▶ _Task instructions_:
Every record below must be set down again exactly as given.
--- Records provided ---
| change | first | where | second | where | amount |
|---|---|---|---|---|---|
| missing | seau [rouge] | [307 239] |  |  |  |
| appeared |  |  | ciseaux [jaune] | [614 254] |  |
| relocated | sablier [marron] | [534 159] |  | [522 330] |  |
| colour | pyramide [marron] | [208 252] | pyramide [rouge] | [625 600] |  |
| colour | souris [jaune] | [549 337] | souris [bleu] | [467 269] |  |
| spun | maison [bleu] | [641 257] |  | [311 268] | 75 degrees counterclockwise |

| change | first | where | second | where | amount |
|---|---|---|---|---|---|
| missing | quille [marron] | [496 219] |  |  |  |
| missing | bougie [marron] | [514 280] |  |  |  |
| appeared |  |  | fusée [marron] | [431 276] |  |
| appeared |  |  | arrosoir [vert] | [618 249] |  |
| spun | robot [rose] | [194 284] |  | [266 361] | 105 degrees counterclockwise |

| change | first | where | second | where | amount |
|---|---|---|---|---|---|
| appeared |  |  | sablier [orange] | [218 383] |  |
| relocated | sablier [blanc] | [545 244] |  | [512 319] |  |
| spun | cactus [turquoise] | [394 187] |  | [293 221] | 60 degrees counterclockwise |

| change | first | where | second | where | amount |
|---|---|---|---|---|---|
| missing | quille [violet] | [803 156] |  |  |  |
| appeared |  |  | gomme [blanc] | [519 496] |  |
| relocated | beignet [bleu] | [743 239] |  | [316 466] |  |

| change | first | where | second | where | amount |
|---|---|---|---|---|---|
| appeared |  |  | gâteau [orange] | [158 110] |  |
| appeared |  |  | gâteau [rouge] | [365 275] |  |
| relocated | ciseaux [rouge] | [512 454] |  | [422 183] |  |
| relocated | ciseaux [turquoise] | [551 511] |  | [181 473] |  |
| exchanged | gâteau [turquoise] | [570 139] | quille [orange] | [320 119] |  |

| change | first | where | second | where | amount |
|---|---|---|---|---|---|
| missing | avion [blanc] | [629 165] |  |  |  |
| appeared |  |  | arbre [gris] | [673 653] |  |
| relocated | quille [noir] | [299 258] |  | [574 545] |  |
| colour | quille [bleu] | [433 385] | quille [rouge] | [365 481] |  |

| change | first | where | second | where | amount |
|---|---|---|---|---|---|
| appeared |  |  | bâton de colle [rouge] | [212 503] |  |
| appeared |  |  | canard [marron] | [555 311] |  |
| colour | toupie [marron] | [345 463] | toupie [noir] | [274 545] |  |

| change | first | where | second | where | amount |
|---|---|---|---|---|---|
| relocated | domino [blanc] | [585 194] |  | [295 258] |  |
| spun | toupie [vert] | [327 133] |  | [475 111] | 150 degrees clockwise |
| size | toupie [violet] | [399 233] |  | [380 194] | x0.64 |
---
▶ _Output below_:
| change | first | where | second | where | amount |
|---|---|---|---|---|---|
| missing | seau [rouge] | [307 239] |  |  |  |
| appeared |  |  | ciseaux [jaune] | [614 254] |  |
| relocated | sablier [marron] | [534 159] |  | [522 330] |  |
| colour | pyramide [marron] | [208 252] | pyramide [rouge] | [625 600] |  |
| colour | souris [jaune] | [549 337] | souris [bleu] | [467 269] |  |
| spun | maison [bleu] | [641 257] |  | [311 268] | 75 degrees counterclockwise |

| change | first | where | second | where | amount |
|---|---|---|---|---|---|
| missing | quille [marron] | [496 219] |  |  |  |
| missing | bougie [marron] | [514 280] |  |  |  |
| appeared |  |  | fusée [marron] | [431 276] |  |
| appeared |  |  | arrosoir [vert] | [618 249] |  |
| spun | robot [rose] | [194 284] |  | [266 361] | 105 degrees counterclockwise |

| change | first | where | second | where | amount |
|---|---|---|---|---|---|
| appeared |  |  | sablier [orange] | [218 383] |  |
| relocated | sablier [blanc] | [545 244] |  | [512 319] |  |
| spun | cactus [turquoise] | [394 187] |  | [293 221] | 60 degrees counterclockwise |

| change | first | where | second | where | amount |
|---|---|---|---|---|---|
| missing | quille [violet] | [803 156] |  |  |  |
| appeared |  |  | gomme [blanc] | [519 496] |  |
| relocated | beignet [bleu] | [743 239] |  | [316 466] |  |

| change | first | where | second | where | amount |
|---|---|---|---|---|---|
| appeared |  |  | gâteau [orange] | [158 110] |  |
| appeared |  |  | gâteau [rouge] | [365 275] |  |
| relocated | ciseaux [rouge] | [512 454] |  | [422 183] |  |
| relocated | ciseaux [turquoise] | [551 511] |  | [181 473] |  |
| exchanged | gâteau [turquoise] | [570 139] | quille [orange] | [320 119] |  |

| change | first | where | second | where | amount |
|---|---|---|---|---|---|
| missing | avion [blanc] | [629 165] |  |  |  |
| appeared |  |  | arbre [gris] | [673 653] |  |
| relocated | quille [noir] | [299 258] |  | [574 545] |  |
| colour | quille [bleu] | [433 385] | quille [rouge] | [365 481] |  |

| change | first | where | second | where | amount |
|---|---|---|---|---|---|
| appeared |  |  | bâton de colle [rouge] | [212 503] |  |
| appeared |  |  | canard [marron] | [555 311] |  |
| colour | toupie [marron] | [345 463] | toupie [noir] | [274 545] |  |

| change | first | where | second | where | amount |
|---|---|---|---|---|---|
| relocated | domino [blanc] | [585 194] |  | [295 258] |  |
| spun | toupie [vert] | [327 133] |  | [475 111] | 150 degrees clockwise |
| size | toupie [violet] | [399 233] |  | [380 194] | x0.64 |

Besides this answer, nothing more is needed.